#### EXTRACTED MATERIAL:

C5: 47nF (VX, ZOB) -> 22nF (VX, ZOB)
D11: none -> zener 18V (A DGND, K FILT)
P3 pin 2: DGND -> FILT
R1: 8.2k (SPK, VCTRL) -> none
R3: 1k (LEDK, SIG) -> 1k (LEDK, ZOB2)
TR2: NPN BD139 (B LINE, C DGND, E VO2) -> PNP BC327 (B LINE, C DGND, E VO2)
* * *
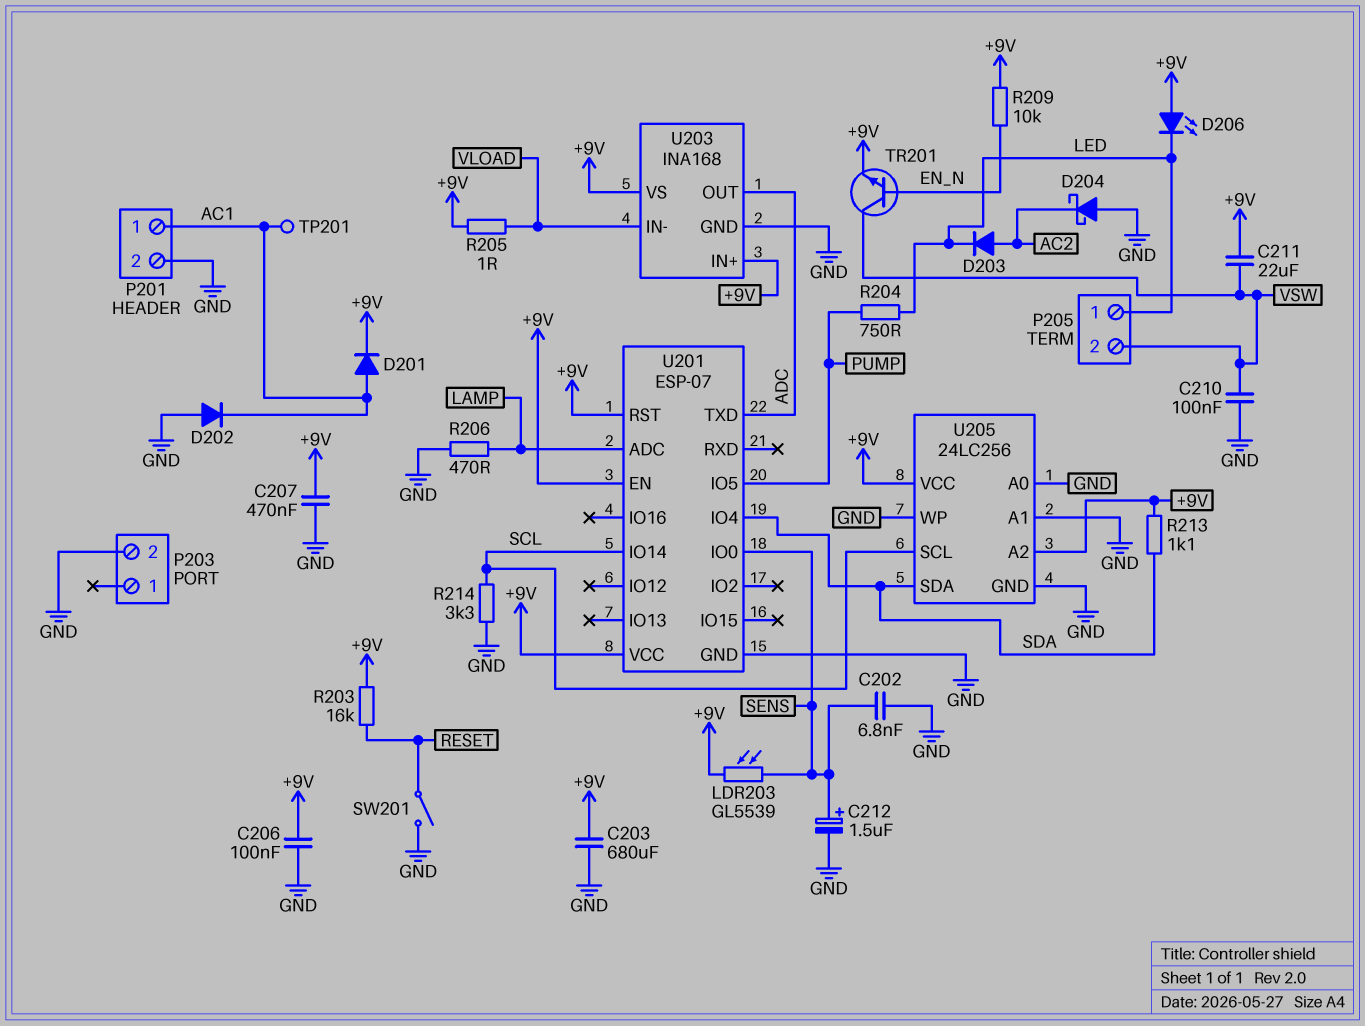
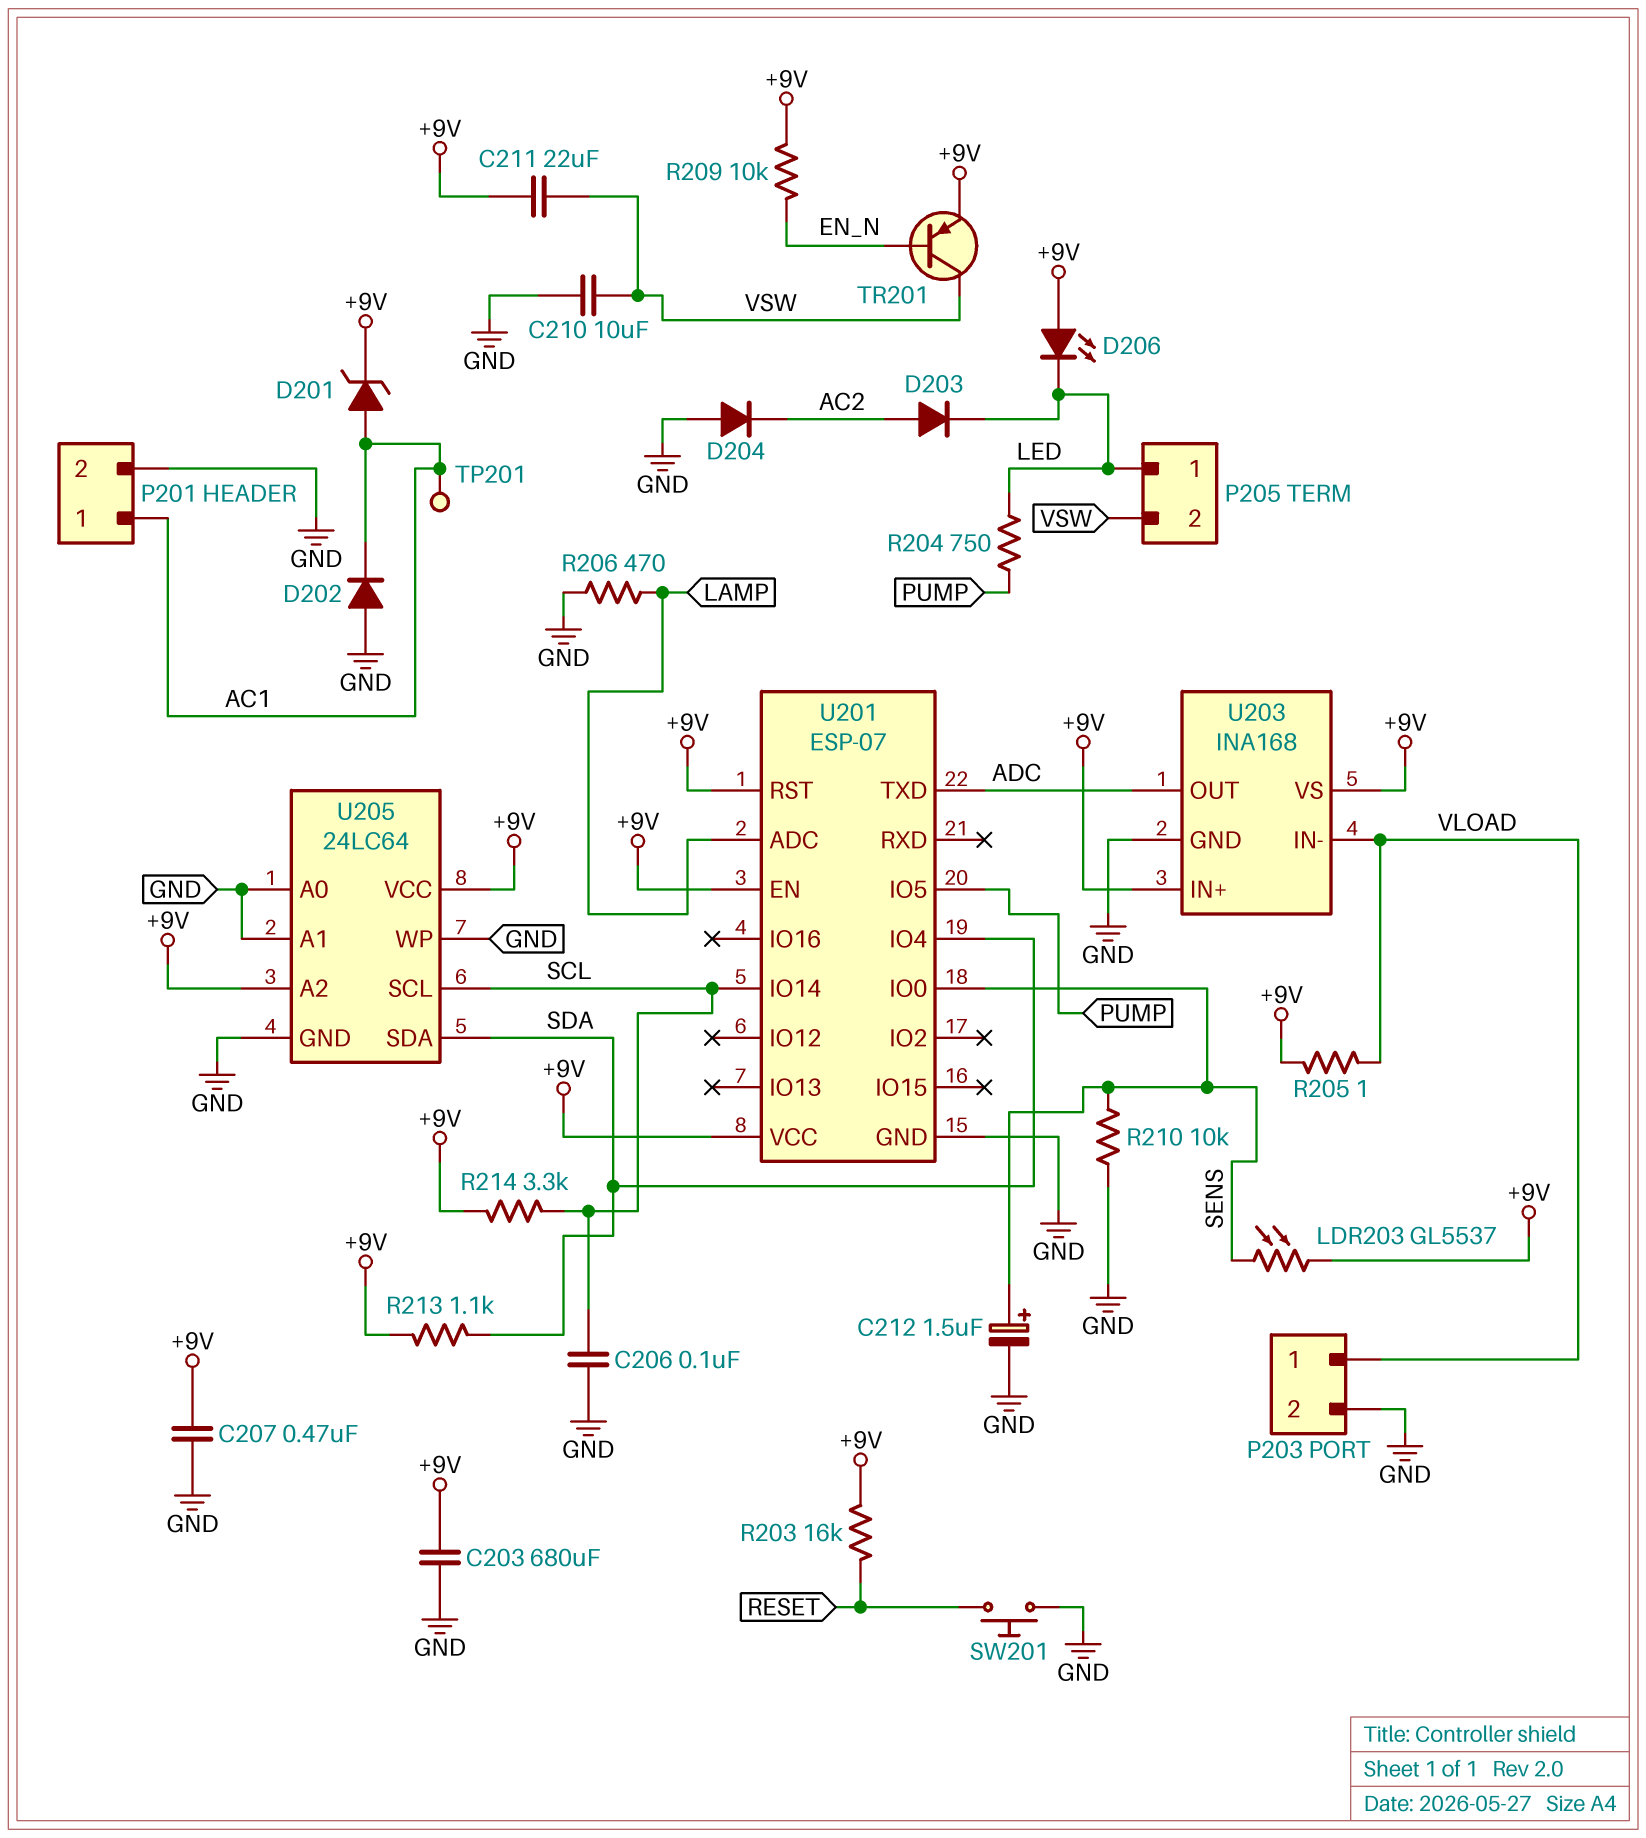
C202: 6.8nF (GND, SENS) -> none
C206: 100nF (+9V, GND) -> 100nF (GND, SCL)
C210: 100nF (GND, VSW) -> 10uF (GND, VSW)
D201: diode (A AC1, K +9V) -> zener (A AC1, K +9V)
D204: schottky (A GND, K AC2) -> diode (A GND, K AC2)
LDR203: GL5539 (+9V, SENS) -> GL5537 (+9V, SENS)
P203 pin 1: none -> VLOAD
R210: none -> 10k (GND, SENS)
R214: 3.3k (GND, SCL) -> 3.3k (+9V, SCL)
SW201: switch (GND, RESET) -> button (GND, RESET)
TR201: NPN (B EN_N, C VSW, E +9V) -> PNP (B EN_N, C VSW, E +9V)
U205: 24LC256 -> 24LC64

#### REQUIREMENT:
Extract exactly and only the lines above from the line containing "R3: 1k (LEDK, SIG) -> 1k (LEDK, ZOB2)" through the line containing "TR2: NPN BD139", both end lines included.

#### ANSWER FOR THIS EXERCISE:
R3: 1k (LEDK, SIG) -> 1k (LEDK, ZOB2)
TR2: NPN BD139 (B LINE, C DGND, E VO2) -> PNP BC327 (B LINE, C DGND, E VO2)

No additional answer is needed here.